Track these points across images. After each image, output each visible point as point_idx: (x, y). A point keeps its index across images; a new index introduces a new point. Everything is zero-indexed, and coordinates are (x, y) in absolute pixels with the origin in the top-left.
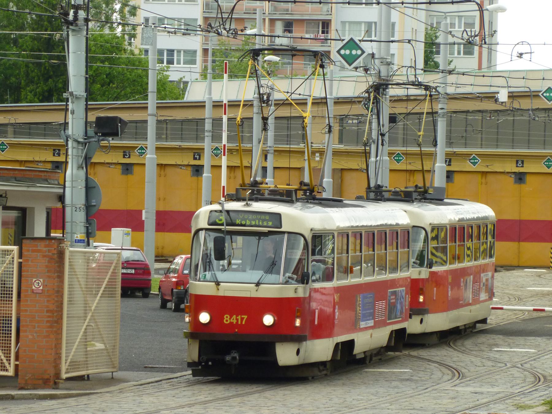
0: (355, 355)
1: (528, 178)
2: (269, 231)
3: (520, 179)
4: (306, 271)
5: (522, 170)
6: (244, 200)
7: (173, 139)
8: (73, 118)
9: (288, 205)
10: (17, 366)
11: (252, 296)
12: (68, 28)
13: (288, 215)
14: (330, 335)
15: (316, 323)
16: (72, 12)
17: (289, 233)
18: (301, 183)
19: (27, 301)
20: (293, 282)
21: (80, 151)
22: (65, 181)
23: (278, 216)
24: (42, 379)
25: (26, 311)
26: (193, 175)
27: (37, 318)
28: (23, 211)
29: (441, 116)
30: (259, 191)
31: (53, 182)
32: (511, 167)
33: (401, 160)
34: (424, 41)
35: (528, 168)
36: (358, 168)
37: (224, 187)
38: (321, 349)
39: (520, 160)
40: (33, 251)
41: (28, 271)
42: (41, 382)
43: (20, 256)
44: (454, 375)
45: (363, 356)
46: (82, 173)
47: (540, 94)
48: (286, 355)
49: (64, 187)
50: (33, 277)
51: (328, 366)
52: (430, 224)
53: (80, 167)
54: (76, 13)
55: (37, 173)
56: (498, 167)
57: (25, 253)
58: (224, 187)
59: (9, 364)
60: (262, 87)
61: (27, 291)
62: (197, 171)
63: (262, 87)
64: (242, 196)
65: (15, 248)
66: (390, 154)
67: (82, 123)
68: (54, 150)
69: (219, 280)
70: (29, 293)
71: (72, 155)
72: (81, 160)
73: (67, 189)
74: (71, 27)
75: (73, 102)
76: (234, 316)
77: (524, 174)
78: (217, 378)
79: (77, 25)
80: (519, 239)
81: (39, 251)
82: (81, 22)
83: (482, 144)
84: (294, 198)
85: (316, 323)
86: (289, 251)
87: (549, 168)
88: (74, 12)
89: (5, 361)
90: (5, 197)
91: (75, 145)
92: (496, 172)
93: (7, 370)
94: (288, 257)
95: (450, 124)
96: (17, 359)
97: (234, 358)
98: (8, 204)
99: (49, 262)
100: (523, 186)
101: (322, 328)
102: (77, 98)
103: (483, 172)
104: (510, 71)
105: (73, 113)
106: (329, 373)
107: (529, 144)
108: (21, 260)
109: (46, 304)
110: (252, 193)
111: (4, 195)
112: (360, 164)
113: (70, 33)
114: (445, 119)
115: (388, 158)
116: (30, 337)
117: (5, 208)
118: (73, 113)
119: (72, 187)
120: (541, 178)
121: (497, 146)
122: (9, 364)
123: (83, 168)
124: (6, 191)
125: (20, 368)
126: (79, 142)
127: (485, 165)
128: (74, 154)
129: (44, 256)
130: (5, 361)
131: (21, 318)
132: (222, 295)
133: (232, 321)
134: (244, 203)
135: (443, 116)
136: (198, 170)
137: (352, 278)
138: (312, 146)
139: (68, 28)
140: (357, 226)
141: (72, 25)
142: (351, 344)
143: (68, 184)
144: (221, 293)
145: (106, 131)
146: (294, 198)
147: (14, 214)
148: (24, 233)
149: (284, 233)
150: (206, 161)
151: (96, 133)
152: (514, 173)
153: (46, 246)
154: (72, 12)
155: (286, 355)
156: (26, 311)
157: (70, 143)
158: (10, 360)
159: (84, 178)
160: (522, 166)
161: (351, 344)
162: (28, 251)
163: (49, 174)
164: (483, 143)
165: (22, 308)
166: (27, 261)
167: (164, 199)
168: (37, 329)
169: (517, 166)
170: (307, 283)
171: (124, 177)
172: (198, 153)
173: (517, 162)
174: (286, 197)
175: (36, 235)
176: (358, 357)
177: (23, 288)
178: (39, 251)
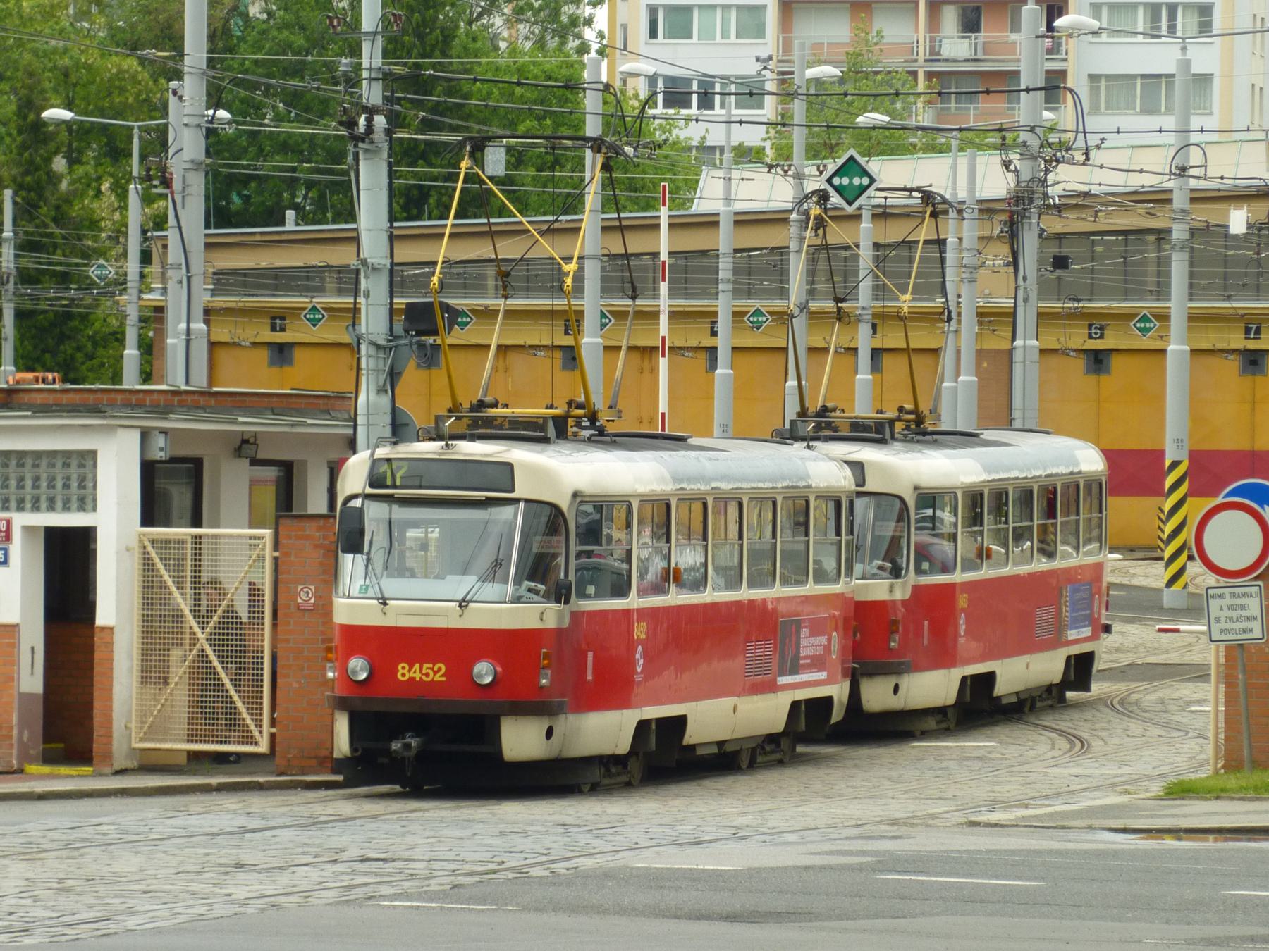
0: (999, 698)
2: (488, 499)
4: (562, 576)
6: (803, 439)
8: (367, 305)
9: (538, 447)
10: (273, 736)
11: (451, 626)
12: (356, 146)
13: (872, 464)
14: (623, 702)
15: (590, 677)
16: (362, 121)
17: (527, 501)
18: (901, 409)
19: (289, 623)
20: (536, 598)
21: (381, 362)
22: (356, 414)
23: (509, 467)
24: (316, 757)
25: (287, 641)
27: (306, 653)
28: (287, 469)
29: (1177, 248)
30: (829, 426)
31: (339, 416)
37: (663, 415)
38: (607, 730)
40: (298, 538)
41: (289, 572)
42: (314, 762)
43: (276, 546)
44: (1073, 745)
45: (1014, 699)
46: (385, 400)
48: (521, 740)
49: (355, 427)
50: (297, 582)
51: (950, 713)
52: (916, 488)
53: (381, 390)
54: (369, 120)
55: (311, 401)
57: (283, 541)
58: (663, 415)
59: (261, 732)
61: (288, 607)
64: (801, 434)
65: (267, 533)
67: (384, 312)
69: (386, 596)
70: (293, 610)
71: (368, 369)
72: (382, 378)
73: (359, 428)
74: (361, 145)
75: (367, 277)
76: (417, 666)
77: (291, 345)
78: (397, 788)
79: (372, 142)
81: (307, 538)
82: (379, 135)
84: (888, 436)
85: (590, 677)
86: (878, 523)
88: (367, 119)
89: (252, 727)
90: (255, 443)
91: (372, 351)
93: (256, 744)
94: (876, 533)
96: (273, 723)
97: (408, 746)
98: (260, 456)
99: (325, 555)
101: (610, 689)
102: (375, 269)
105: (367, 295)
106: (952, 726)
108: (277, 554)
109: (321, 628)
110: (818, 427)
111: (252, 440)
112: (1062, 339)
113: (361, 156)
115: (203, 326)
116: (295, 685)
117: (255, 462)
118: (367, 295)
119: (368, 425)
122: (261, 732)
123: (386, 391)
124: (255, 433)
125: (278, 739)
126: (378, 347)
128: (371, 366)
129: (316, 546)
130: (252, 727)
131: (279, 654)
132: (392, 624)
133: (412, 675)
134: (805, 444)
135: (1182, 249)
137: (990, 567)
139: (356, 146)
140: (1025, 478)
141: (363, 141)
142: (990, 678)
143: (360, 420)
144: (389, 621)
145: (423, 327)
146: (888, 436)
147: (271, 473)
148: (289, 507)
149: (517, 501)
151: (406, 331)
152: (269, 344)
153: (319, 529)
154: (362, 121)
155: (521, 740)
156: (287, 641)
157: (363, 348)
158: (261, 726)
159: (389, 410)
161: (990, 678)
162: (290, 538)
163: (332, 401)
165: (280, 636)
166: (287, 554)
168: (306, 671)
170: (567, 602)
174: (532, 432)
175: (311, 510)
176: (1004, 701)
177: (281, 602)
178: (307, 538)
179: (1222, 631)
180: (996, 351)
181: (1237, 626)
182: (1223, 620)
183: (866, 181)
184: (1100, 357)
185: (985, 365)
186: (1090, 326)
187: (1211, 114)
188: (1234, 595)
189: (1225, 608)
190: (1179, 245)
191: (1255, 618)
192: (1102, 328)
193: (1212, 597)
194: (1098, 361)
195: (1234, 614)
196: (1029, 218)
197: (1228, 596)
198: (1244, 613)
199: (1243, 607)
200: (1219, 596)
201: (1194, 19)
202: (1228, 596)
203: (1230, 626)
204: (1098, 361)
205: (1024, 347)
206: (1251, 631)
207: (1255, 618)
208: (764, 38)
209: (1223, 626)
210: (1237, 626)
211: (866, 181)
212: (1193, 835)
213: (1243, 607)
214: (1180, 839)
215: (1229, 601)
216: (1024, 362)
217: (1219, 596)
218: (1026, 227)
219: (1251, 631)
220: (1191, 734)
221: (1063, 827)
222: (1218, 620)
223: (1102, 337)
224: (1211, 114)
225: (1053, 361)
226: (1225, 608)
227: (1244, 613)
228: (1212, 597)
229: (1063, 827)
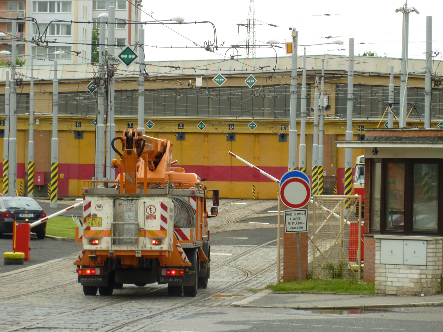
1: (187, 137)
3: (181, 137)
5: (183, 131)
7: (225, 114)
15: (4, 234)
26: (178, 139)
29: (140, 94)
32: (225, 130)
33: (152, 126)
34: (91, 43)
35: (187, 129)
36: (68, 130)
39: (181, 124)
47: (226, 79)
56: (167, 129)
60: (17, 74)
62: (181, 137)
63: (17, 74)
66: (117, 121)
68: (76, 123)
77: (184, 133)
80: (232, 180)
83: (154, 113)
85: (4, 234)
87: (201, 129)
92: (166, 133)
95: (146, 99)
100: (183, 142)
103: (155, 132)
104: (160, 62)
107: (187, 112)
112: (69, 127)
114: (143, 97)
120: (196, 136)
121: (165, 114)
127: (159, 127)
135: (142, 95)
136: (283, 137)
138: (324, 118)
150: (292, 130)
160: (183, 128)
164: (155, 112)
167: (258, 158)
169: (179, 128)
171: (280, 143)
172: (285, 125)
173: (179, 125)
179: (291, 228)
180: (45, 131)
181: (297, 226)
182: (291, 223)
183: (134, 56)
184: (80, 133)
185: (41, 135)
186: (76, 123)
187: (71, 59)
188: (295, 214)
189: (292, 219)
190: (141, 93)
191: (304, 223)
192: (80, 123)
193: (287, 215)
194: (79, 135)
195: (295, 221)
196: (112, 81)
197: (293, 214)
198: (299, 221)
199: (299, 219)
200: (290, 214)
201: (65, 30)
202: (293, 214)
203: (294, 226)
204: (79, 135)
205: (111, 126)
206: (302, 228)
207: (304, 223)
208: (39, 11)
209: (291, 226)
210: (297, 226)
211: (134, 56)
212: (315, 311)
213: (299, 219)
214: (341, 313)
215: (293, 216)
216: (110, 131)
217: (290, 214)
218: (111, 84)
219: (302, 228)
220: (220, 264)
221: (275, 308)
222: (289, 224)
223: (80, 126)
224: (71, 59)
225: (64, 134)
226: (292, 219)
227: (299, 221)
228: (287, 215)
229: (275, 308)
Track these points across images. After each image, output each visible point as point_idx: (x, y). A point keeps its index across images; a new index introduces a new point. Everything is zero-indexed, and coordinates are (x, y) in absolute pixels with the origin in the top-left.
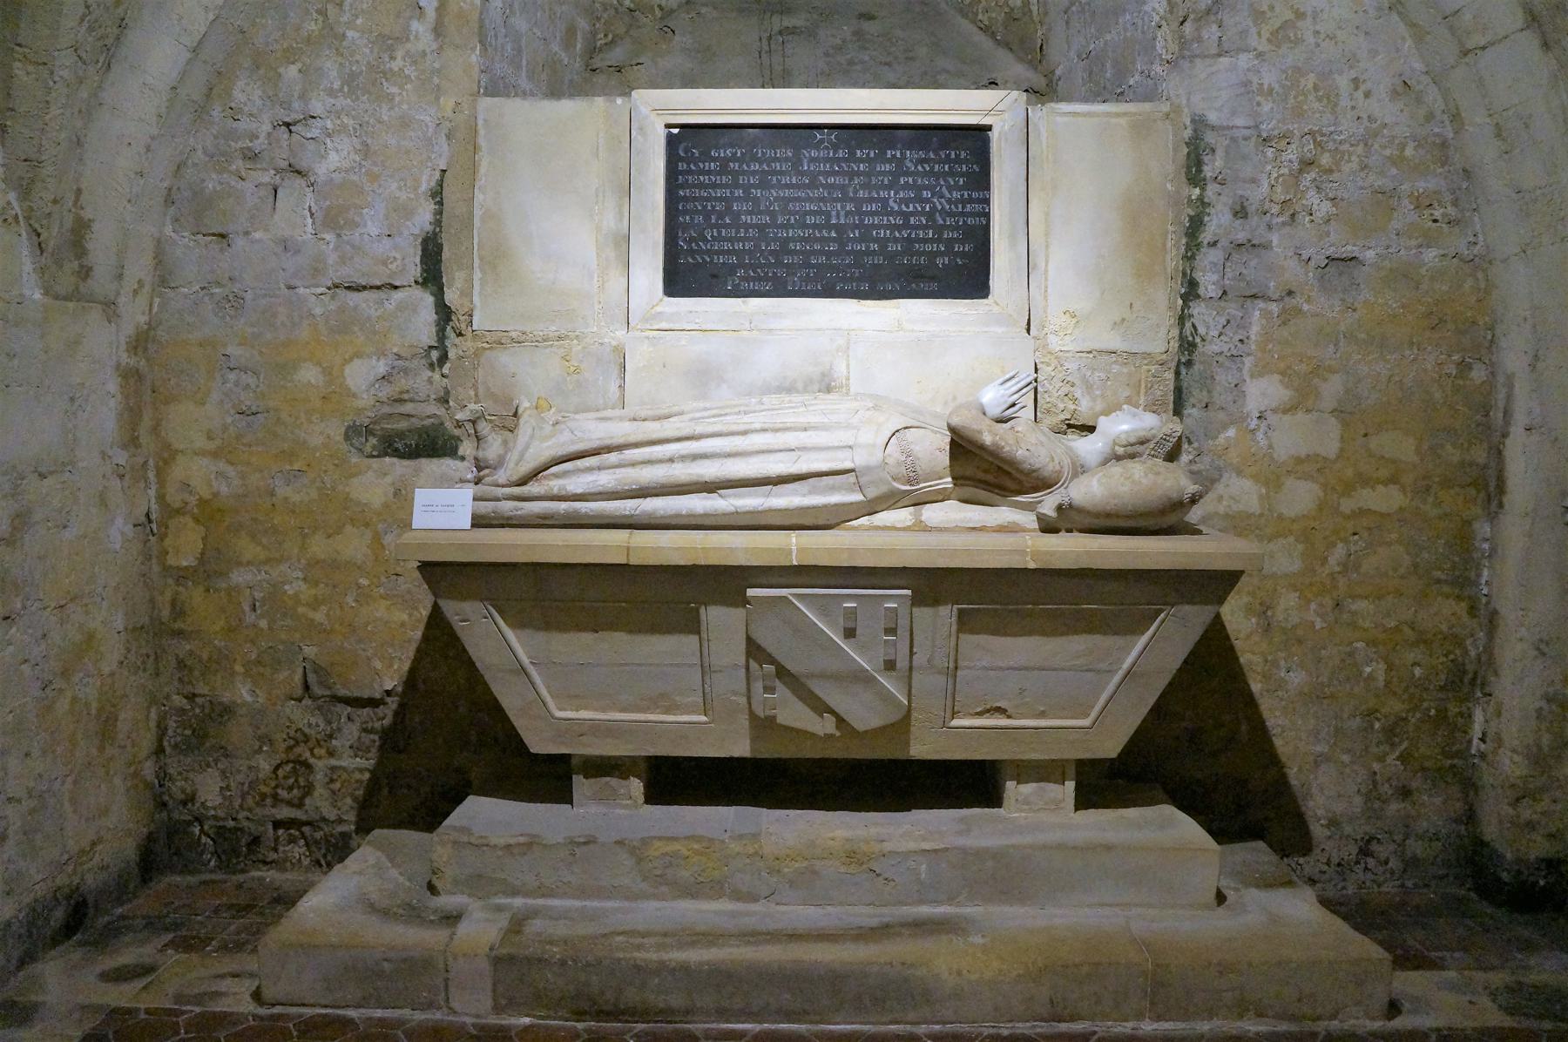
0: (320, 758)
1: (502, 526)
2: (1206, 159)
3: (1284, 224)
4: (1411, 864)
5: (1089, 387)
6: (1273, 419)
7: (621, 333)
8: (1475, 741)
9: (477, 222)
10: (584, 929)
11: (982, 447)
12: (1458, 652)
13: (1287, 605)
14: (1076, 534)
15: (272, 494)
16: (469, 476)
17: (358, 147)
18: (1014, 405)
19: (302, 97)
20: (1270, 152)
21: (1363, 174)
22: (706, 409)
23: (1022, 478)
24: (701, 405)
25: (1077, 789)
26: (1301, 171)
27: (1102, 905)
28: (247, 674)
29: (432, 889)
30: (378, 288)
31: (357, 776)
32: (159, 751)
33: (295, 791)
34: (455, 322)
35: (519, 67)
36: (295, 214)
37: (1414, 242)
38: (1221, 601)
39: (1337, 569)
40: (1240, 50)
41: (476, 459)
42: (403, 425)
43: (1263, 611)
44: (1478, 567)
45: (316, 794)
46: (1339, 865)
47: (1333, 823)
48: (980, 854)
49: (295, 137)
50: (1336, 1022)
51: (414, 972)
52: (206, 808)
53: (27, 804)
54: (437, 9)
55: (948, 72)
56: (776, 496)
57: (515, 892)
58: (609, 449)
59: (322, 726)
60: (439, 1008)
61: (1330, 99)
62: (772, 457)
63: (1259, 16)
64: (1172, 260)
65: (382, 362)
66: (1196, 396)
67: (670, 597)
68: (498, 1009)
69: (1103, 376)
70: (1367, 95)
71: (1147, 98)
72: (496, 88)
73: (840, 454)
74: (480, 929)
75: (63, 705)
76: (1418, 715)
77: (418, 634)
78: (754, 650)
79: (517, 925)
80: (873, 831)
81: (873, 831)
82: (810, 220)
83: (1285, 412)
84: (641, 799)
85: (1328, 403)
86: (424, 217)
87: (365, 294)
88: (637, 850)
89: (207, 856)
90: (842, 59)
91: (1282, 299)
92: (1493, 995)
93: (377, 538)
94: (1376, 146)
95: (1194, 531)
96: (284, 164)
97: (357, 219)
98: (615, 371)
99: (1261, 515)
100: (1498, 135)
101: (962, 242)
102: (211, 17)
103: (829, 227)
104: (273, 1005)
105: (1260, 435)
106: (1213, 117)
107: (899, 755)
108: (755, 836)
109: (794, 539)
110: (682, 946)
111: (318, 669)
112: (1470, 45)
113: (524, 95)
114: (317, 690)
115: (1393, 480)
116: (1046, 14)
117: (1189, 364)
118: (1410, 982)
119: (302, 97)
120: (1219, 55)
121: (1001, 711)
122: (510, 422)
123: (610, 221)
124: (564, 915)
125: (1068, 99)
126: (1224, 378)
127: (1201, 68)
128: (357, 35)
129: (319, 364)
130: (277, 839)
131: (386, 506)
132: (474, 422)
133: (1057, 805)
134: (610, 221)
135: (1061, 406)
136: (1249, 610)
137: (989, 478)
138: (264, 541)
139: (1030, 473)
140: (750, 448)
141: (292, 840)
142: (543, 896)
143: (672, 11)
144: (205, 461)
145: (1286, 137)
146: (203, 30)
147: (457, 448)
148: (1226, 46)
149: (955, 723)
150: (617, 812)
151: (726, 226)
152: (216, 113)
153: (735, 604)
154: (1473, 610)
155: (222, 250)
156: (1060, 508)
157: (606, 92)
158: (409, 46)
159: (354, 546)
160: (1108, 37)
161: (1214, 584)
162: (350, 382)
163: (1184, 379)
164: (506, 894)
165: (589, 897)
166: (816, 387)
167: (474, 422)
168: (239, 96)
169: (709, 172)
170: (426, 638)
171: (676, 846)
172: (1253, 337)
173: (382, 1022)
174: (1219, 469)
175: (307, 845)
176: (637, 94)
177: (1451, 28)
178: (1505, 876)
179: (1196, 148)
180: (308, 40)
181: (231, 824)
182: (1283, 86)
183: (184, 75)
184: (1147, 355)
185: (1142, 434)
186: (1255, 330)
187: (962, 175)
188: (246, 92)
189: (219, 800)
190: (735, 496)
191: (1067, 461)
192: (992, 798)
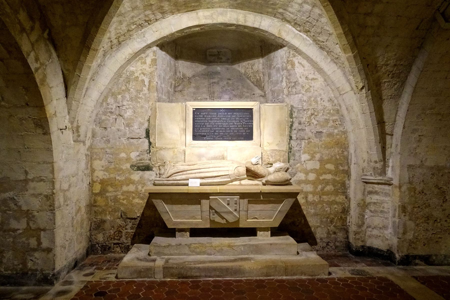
4: (336, 247)
5: (272, 157)
6: (307, 162)
10: (181, 261)
15: (115, 178)
19: (122, 102)
20: (305, 112)
28: (109, 214)
31: (131, 233)
32: (90, 230)
40: (299, 93)
42: (142, 165)
48: (253, 245)
51: (149, 271)
53: (69, 241)
57: (166, 255)
58: (184, 171)
61: (316, 102)
63: (303, 87)
64: (287, 133)
66: (292, 158)
67: (196, 198)
68: (164, 277)
74: (160, 262)
75: (75, 222)
77: (144, 205)
78: (211, 208)
79: (167, 261)
80: (233, 241)
82: (220, 126)
86: (146, 125)
88: (189, 246)
92: (349, 271)
93: (137, 188)
96: (118, 114)
98: (183, 155)
103: (223, 127)
105: (304, 165)
106: (294, 106)
107: (238, 227)
111: (124, 213)
112: (341, 93)
114: (124, 217)
117: (290, 152)
118: (332, 269)
119: (122, 102)
124: (175, 259)
126: (297, 154)
127: (292, 97)
129: (125, 153)
131: (138, 180)
133: (267, 236)
137: (253, 175)
141: (117, 247)
144: (102, 172)
145: (308, 109)
150: (184, 239)
153: (207, 199)
154: (346, 198)
156: (266, 181)
159: (132, 188)
161: (294, 195)
162: (131, 156)
164: (164, 255)
165: (180, 255)
173: (143, 281)
178: (354, 249)
180: (123, 91)
181: (104, 244)
183: (99, 98)
184: (282, 150)
186: (303, 146)
188: (110, 100)
189: (102, 239)
192: (255, 234)
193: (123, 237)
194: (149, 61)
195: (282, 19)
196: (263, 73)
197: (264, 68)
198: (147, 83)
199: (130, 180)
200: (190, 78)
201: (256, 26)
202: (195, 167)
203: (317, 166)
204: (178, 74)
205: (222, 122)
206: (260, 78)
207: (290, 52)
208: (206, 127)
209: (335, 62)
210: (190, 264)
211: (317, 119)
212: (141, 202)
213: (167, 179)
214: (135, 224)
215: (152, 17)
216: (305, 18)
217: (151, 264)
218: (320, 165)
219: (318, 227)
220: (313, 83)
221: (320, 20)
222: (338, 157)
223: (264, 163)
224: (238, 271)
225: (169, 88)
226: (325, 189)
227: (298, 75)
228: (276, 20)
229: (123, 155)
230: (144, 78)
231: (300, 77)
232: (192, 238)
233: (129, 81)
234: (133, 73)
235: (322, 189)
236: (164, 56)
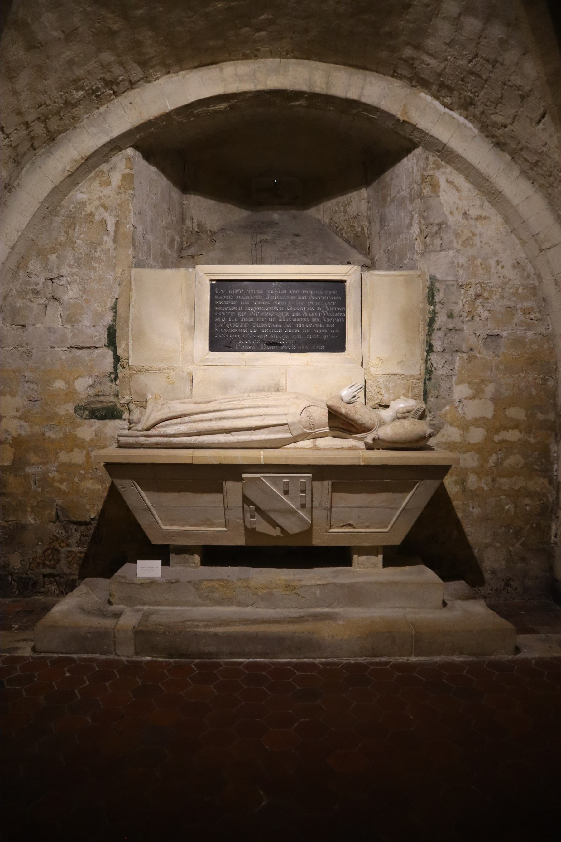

__________

Requirements:
Reproduce everything from the very start of the entries down to and including the line "10: (17, 366)", character for character. Leave the pictures out.

Correct answer:
Track these points across images. After each image, output each visible point as point_idx: (x, y). A point keeps its index across images; a new index introduces a new point. Everything is zero-indexed, and coordinates are (x, y) in absolute pixels with the origin in the top-left.
0: (355, 355)
1: (528, 178)
2: (269, 231)
3: (520, 179)
4: (306, 271)
5: (522, 170)
6: (244, 200)
7: (173, 139)
8: (73, 118)
9: (288, 205)
10: (17, 366)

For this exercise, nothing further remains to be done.